» Assignment
For the entries below, the expected answer is the line with "can (crimson)", the line with "hat (gray) (3rd from left)", and every line between them, exactly as written, and nothing more.

═════ Supplied entries

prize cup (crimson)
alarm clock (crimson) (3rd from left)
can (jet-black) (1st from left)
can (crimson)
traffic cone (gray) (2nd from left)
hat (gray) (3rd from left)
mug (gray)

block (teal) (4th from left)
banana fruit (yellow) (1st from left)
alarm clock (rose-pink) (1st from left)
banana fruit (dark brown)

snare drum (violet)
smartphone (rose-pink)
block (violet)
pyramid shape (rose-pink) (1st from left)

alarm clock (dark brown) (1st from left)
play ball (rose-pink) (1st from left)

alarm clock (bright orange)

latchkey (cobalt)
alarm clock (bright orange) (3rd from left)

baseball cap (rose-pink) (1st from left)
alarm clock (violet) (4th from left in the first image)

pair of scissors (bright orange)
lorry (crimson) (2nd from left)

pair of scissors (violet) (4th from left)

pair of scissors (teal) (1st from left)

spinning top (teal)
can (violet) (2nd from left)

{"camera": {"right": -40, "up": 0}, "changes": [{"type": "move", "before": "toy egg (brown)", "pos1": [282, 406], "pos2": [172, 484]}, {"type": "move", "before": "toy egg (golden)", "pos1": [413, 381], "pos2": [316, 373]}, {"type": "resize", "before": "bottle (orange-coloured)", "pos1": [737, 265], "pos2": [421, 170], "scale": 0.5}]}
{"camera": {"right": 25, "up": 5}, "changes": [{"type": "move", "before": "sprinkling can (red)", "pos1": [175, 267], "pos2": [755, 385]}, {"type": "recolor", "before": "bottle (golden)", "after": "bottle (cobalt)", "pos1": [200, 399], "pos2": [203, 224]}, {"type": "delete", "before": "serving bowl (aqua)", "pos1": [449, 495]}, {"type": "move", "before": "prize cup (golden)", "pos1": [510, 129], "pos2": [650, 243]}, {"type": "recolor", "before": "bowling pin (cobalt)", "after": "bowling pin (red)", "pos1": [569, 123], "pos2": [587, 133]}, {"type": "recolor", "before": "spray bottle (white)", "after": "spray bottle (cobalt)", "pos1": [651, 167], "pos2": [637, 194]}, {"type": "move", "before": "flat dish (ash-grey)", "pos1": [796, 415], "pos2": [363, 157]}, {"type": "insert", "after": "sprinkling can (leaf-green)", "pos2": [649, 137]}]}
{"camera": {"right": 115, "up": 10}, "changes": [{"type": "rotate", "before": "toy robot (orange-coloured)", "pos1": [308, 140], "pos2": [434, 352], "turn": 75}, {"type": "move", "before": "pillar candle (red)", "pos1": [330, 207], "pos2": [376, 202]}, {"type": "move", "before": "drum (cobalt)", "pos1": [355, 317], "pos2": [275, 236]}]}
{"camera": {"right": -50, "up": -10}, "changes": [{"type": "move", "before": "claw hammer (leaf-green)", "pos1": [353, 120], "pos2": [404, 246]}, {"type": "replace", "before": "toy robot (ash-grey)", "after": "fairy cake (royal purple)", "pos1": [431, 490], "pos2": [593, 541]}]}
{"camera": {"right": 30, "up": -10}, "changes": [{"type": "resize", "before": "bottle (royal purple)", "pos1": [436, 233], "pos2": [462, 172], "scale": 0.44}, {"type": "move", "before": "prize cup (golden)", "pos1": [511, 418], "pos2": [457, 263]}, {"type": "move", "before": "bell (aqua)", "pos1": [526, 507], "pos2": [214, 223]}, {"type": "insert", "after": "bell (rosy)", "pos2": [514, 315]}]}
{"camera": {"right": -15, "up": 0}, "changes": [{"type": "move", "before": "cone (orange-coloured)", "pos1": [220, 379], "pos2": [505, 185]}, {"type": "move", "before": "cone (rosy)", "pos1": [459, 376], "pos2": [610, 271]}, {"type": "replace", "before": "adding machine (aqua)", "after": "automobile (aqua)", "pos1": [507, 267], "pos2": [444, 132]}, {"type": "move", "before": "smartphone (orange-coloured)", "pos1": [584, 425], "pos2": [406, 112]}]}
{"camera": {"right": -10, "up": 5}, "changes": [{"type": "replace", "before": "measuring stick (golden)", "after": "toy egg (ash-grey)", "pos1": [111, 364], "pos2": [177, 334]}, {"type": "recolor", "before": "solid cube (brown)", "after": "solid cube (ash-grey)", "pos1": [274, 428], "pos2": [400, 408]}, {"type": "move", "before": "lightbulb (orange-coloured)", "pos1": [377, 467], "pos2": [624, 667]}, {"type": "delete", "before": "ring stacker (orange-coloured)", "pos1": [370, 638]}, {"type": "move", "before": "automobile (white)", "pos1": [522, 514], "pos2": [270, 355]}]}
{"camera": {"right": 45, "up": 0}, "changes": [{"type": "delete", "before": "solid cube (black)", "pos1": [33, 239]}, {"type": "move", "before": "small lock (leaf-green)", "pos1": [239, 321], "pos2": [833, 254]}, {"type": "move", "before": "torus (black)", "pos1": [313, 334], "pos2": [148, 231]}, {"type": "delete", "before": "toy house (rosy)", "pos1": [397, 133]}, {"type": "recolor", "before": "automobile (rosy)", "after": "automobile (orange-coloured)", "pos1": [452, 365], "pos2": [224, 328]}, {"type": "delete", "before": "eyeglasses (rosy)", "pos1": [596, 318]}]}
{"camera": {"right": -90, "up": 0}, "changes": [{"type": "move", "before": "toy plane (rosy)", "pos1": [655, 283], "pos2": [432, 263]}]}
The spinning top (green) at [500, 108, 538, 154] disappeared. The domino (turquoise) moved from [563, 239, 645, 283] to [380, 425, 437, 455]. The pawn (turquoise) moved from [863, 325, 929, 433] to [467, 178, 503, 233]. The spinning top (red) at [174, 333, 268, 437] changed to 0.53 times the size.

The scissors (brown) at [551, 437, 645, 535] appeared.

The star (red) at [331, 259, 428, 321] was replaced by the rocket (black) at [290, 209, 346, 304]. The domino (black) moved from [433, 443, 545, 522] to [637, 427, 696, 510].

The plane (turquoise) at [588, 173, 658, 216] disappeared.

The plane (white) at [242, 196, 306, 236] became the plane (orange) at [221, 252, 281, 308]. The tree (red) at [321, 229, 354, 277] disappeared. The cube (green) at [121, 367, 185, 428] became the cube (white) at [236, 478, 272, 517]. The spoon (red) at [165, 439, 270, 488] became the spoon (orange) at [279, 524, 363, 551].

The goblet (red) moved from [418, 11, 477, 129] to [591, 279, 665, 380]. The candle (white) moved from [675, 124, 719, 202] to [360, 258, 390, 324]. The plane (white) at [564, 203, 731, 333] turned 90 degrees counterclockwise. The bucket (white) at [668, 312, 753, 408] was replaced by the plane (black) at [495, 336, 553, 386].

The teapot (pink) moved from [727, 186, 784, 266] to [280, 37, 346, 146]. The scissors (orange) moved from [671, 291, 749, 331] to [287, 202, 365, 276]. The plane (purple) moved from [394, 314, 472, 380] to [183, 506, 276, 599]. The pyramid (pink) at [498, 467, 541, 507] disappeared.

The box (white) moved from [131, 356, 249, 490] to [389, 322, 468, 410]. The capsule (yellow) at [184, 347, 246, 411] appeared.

══════════

» Exercise answer
can (crimson)
traffic cone (gray) (2nd from left)
hat (gray) (3rd from left)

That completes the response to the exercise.